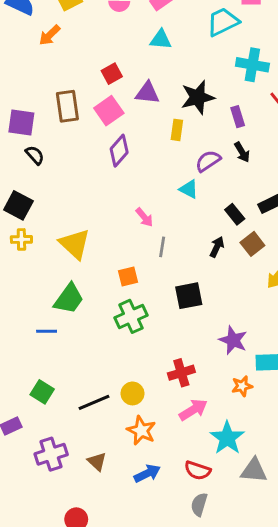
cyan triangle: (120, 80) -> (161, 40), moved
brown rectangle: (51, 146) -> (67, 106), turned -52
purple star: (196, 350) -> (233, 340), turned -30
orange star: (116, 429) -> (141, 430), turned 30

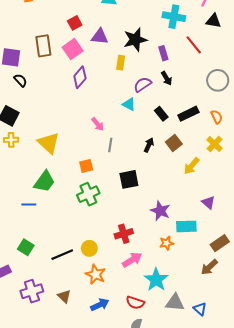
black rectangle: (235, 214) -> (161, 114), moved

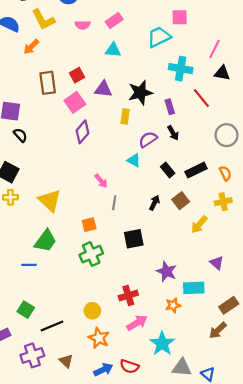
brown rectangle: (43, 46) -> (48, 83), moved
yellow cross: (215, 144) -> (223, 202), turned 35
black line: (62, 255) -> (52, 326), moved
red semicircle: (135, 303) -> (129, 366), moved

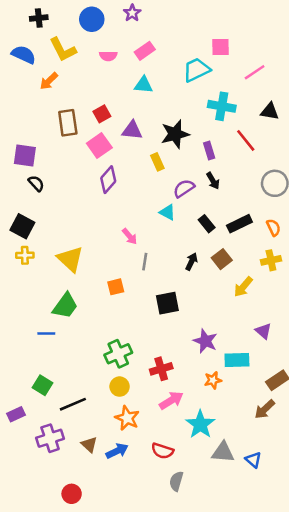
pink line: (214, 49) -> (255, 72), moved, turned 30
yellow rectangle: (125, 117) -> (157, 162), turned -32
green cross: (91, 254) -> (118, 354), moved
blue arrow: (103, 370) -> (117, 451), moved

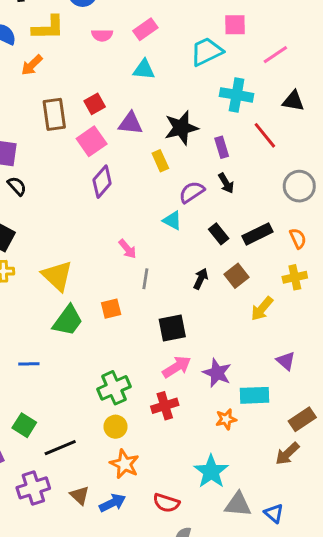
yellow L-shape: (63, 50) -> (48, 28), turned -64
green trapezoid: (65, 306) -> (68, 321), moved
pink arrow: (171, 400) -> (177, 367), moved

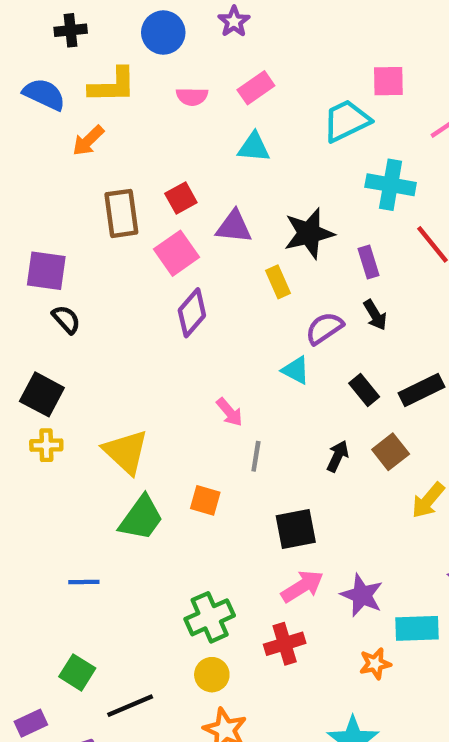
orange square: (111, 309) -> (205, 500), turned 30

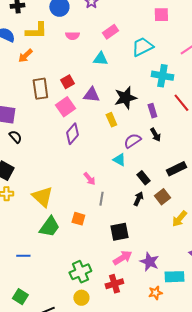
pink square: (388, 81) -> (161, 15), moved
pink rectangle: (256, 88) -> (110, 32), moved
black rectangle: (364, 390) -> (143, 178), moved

# # # # # # #

Work instruction —
Transcribe the records above exactly, omitting every picture they contain.

Answer below —
cyan triangle: (120, 80) -> (161, 40), moved
brown rectangle: (51, 146) -> (67, 106), turned -52
purple star: (196, 350) -> (233, 340), turned -30
orange star: (116, 429) -> (141, 430), turned 30

black rectangle: (235, 214) -> (161, 114), moved

brown rectangle: (43, 46) -> (48, 83), moved
yellow cross: (215, 144) -> (223, 202), turned 35
black line: (62, 255) -> (52, 326), moved
red semicircle: (135, 303) -> (129, 366), moved

pink line: (214, 49) -> (255, 72), moved, turned 30
yellow rectangle: (125, 117) -> (157, 162), turned -32
green cross: (91, 254) -> (118, 354), moved
blue arrow: (103, 370) -> (117, 451), moved

yellow L-shape: (63, 50) -> (48, 28), turned -64
green trapezoid: (65, 306) -> (68, 321), moved
pink arrow: (171, 400) -> (177, 367), moved

orange square: (111, 309) -> (205, 500), turned 30

pink square: (388, 81) -> (161, 15), moved
pink rectangle: (256, 88) -> (110, 32), moved
black rectangle: (364, 390) -> (143, 178), moved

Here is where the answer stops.